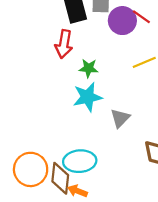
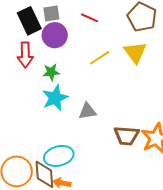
purple circle: (122, 21) -> (55, 35), moved
gray triangle: (120, 118) -> (87, 111), turned 48

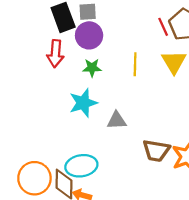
red line: (89, 18) -> (163, 27), moved, turned 36
yellow line: (100, 58) -> (135, 64), turned -60
green star: (51, 72) -> (92, 68), moved

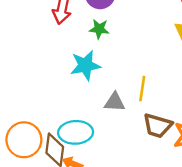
yellow line: (135, 64) -> (142, 89), moved
gray triangle: (117, 120) -> (115, 102), moved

==*==

- _What the task asks_
What you return must match the entries above exactly, apart from the pictures, which are left out.

- _Result_
purple circle: (122, 21) -> (55, 35), moved
gray triangle: (120, 118) -> (87, 111), turned 48

red line: (89, 18) -> (163, 27), moved, turned 36
yellow line: (100, 58) -> (135, 64), turned -60
green star: (51, 72) -> (92, 68), moved

yellow line: (135, 64) -> (142, 89), moved
gray triangle: (117, 120) -> (115, 102), moved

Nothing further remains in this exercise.